---------- Available data ----------
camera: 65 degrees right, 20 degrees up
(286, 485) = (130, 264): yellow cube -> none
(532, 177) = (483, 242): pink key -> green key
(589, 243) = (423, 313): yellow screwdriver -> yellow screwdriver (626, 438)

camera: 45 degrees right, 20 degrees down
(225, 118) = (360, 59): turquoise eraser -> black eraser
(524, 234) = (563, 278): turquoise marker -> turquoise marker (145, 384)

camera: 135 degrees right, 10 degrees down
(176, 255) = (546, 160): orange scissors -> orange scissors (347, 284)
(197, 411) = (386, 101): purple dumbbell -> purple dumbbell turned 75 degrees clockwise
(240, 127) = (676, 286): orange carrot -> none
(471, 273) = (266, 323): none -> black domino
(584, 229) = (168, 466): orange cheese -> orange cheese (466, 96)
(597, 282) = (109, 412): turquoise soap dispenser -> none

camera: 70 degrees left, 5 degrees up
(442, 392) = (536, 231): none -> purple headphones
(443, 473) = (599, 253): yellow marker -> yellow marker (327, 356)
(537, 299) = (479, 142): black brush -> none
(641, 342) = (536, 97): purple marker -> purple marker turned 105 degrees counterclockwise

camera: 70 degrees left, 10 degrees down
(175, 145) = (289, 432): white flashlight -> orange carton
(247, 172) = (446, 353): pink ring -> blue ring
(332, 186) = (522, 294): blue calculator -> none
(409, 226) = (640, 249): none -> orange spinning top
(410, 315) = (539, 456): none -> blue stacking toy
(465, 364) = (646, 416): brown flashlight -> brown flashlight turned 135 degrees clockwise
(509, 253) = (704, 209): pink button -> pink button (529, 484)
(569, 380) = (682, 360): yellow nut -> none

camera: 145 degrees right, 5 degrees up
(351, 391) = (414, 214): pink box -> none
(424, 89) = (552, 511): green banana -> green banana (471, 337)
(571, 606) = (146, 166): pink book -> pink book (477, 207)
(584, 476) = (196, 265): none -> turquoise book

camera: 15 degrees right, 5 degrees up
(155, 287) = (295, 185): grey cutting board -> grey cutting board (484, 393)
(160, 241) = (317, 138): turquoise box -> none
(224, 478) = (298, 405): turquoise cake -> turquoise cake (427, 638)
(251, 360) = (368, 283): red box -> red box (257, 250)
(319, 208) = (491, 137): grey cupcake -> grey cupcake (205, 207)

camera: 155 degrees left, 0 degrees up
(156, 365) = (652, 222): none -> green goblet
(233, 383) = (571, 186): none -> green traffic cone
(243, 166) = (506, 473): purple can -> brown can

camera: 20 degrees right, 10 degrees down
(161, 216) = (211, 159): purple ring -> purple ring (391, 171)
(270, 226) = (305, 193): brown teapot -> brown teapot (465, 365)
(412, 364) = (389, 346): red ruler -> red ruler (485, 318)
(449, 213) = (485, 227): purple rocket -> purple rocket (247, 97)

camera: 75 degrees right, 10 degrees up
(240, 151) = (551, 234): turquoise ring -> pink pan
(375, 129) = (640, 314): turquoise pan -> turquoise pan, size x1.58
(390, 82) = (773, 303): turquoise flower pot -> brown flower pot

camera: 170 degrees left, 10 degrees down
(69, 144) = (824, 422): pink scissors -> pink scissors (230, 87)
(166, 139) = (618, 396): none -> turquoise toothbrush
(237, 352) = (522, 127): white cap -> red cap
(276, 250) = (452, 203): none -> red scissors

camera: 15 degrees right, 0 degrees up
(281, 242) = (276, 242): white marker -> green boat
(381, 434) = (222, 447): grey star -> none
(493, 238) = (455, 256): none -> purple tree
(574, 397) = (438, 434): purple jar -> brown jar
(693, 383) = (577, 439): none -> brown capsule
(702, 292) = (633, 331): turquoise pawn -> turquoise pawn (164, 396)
----------
**Work required:** Extract all lines from the material above that include the word "grey".

**Response area:**
(155, 287) = (295, 185): grey cutting board -> grey cutting board (484, 393)
(319, 208) = (491, 137): grey cupcake -> grey cupcake (205, 207)
(381, 434) = (222, 447): grey star -> none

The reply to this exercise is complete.